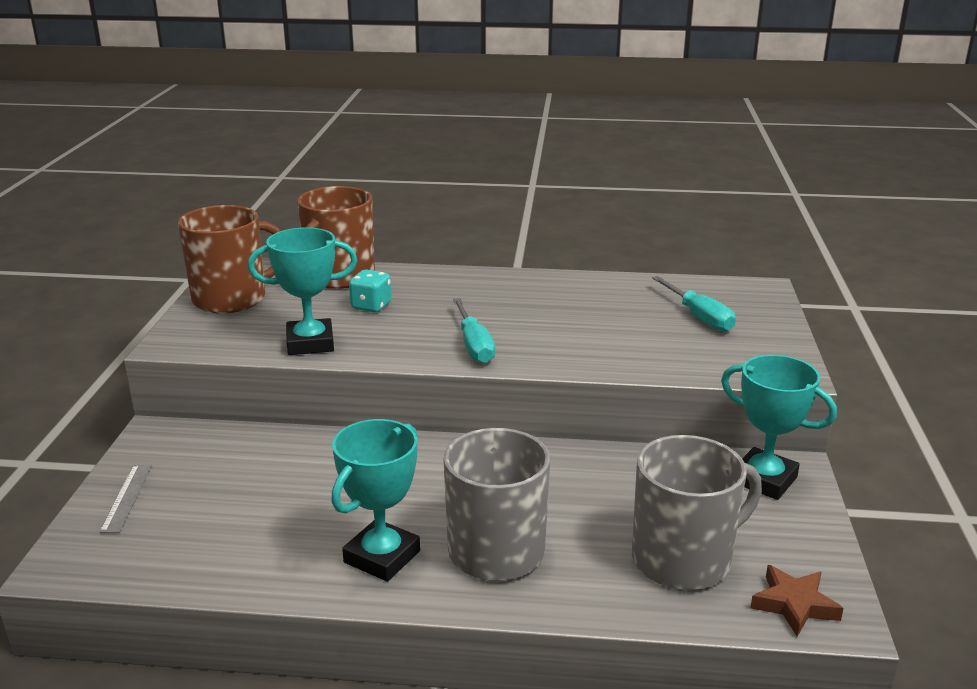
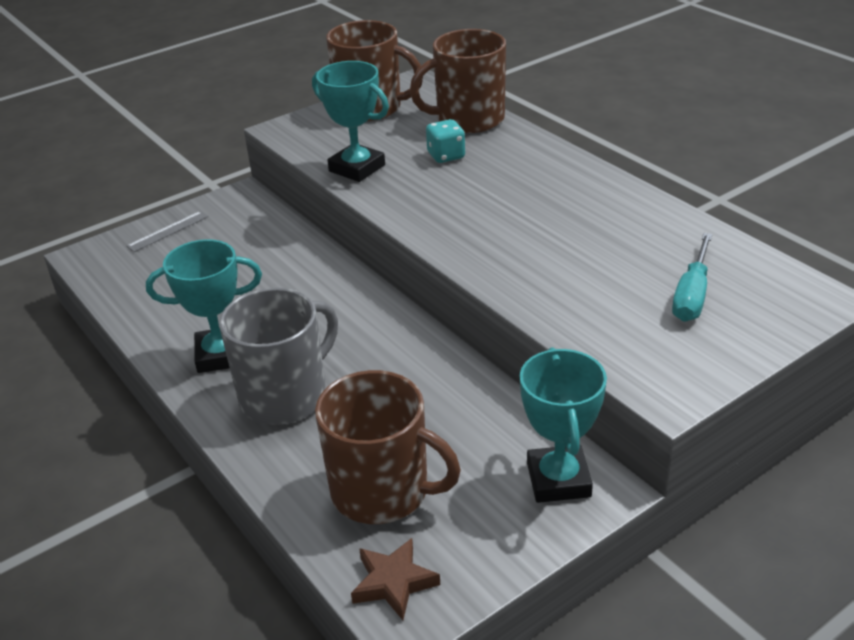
camera: 50 degrees right, 10 degrees up
(474, 345) = (456, 225): turquoise screwdriver -> none
(684, 559) = (383, 491): grey mug -> brown mug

Work instructions: Through the final line of the listing, beginning at the line that contains "(474, 345) = (456, 225): turquoise", every line is to be set down exactly, with no others.

Task answer:
(474, 345) = (456, 225): turquoise screwdriver -> none
(684, 559) = (383, 491): grey mug -> brown mug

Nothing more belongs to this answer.